[Records of spatial reasoning questions]

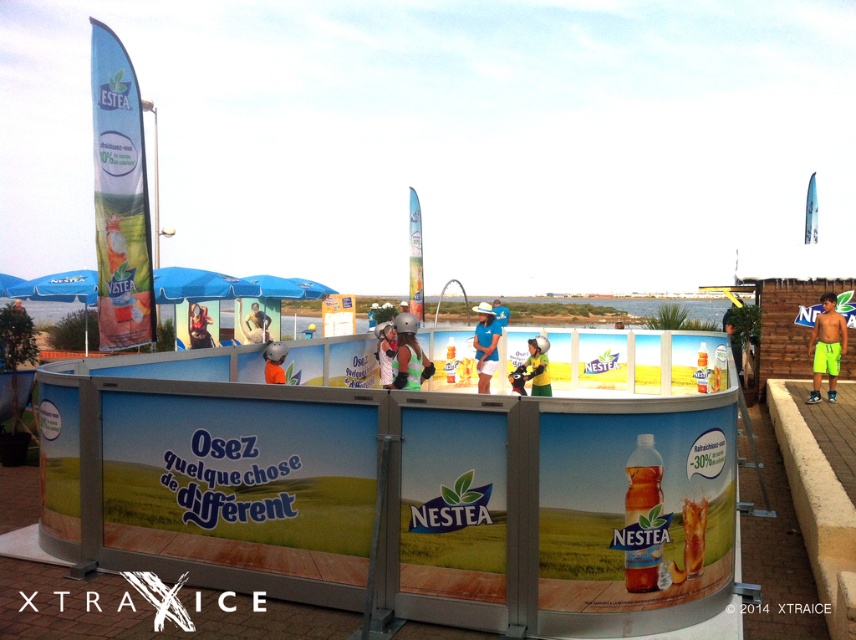
You are a photographer standing at the edge of the Nestea promotional platform. You want to capture a photo of the neon green shorts at right and the yellow fabric at center in the same frame. Given that your camera has a maximum focus range of 4 meters, will you be able to include both objects in focus without moving your position?

The distance between the neon green shorts at right and the yellow fabric at center is 4.31 meters. Since your camera can only focus within 4 meters, the objects are slightly out of the maximum focus range. Therefore, you won

You are a photographer at the Nestea event and need to capture a clear shot of both the matte white helmet at center and the orange fabric helmet at center. Since you want to ensure both are visible, which helmet should you focus on first to account for their sizes?

The matte white helmet at center is taller than the orange fabric helmet at center, so you should focus on the matte white helmet at center first to ensure it doesn t get obscured by other elements in the frame.

You are a photographer trying to capture a clear shot of the orange fabric helmet at center without the yellow fabric at center overlapping it. Based on the scene description, is this possible? Explain why or why not.

The yellow fabric at center is bigger than the orange fabric helmet at center. Since the yellow fabric is larger, it may block the view of the orange fabric helmet at center unless positioned carefully. However, since both are at the center, overlapping is likely unless there is a strategic angle or elevation change to avoid it.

[Goal] Put each line of the items above into a JSON list of strings, one string per line, leaving out blank lines and the picture.

[Answer to this task]
[
  "You are a photographer standing at the edge of the Nestea promotional platform. You want to capture a photo of the neon green shorts at right and the yellow fabric at center in the same frame. Given that your camera has a maximum focus range of 4 meters, will you be able to include both objects in focus without moving your position?",
  "The distance between the neon green shorts at right and the yellow fabric at center is 4.31 meters. Since your camera can only focus within 4 meters, the objects are slightly out of the maximum focus range. Therefore, you won",
  "You are a photographer at the Nestea event and need to capture a clear shot of both the matte white helmet at center and the orange fabric helmet at center. Since you want to ensure both are visible, which helmet should you focus on first to account for their sizes?",
  "The matte white helmet at center is taller than the orange fabric helmet at center, so you should focus on the matte white helmet at center first to ensure it doesn t get obscured by other elements in the frame.",
  "You are a photographer trying to capture a clear shot of the orange fabric helmet at center without the yellow fabric at center overlapping it. Based on the scene description, is this possible? Explain why or why not.",
  "The yellow fabric at center is bigger than the orange fabric helmet at center. Since the yellow fabric is larger, it may block the view of the orange fabric helmet at center unless positioned carefully. However, since both are at the center, overlapping is likely unless there is a strategic angle or elevation change to avoid it."
]